• Assigned task: Going down the listing below, print exactly each line from the one with "SOIL pin GND: VIN -> GND" up to and including the one with "STEPPER3 pin IN4: TX -> D2", and skip the rest.

• Information provided:
* * * *

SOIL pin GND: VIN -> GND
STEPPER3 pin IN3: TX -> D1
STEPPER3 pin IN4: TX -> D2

* * * *

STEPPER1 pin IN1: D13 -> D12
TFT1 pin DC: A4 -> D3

* * * *

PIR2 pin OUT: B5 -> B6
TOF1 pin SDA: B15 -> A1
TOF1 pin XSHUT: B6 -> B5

* * * *

• Solution below:
SOIL pin GND: VIN -> GND
STEPPER3 pin IN3: TX -> D1
STEPPER3 pin IN4: TX -> D2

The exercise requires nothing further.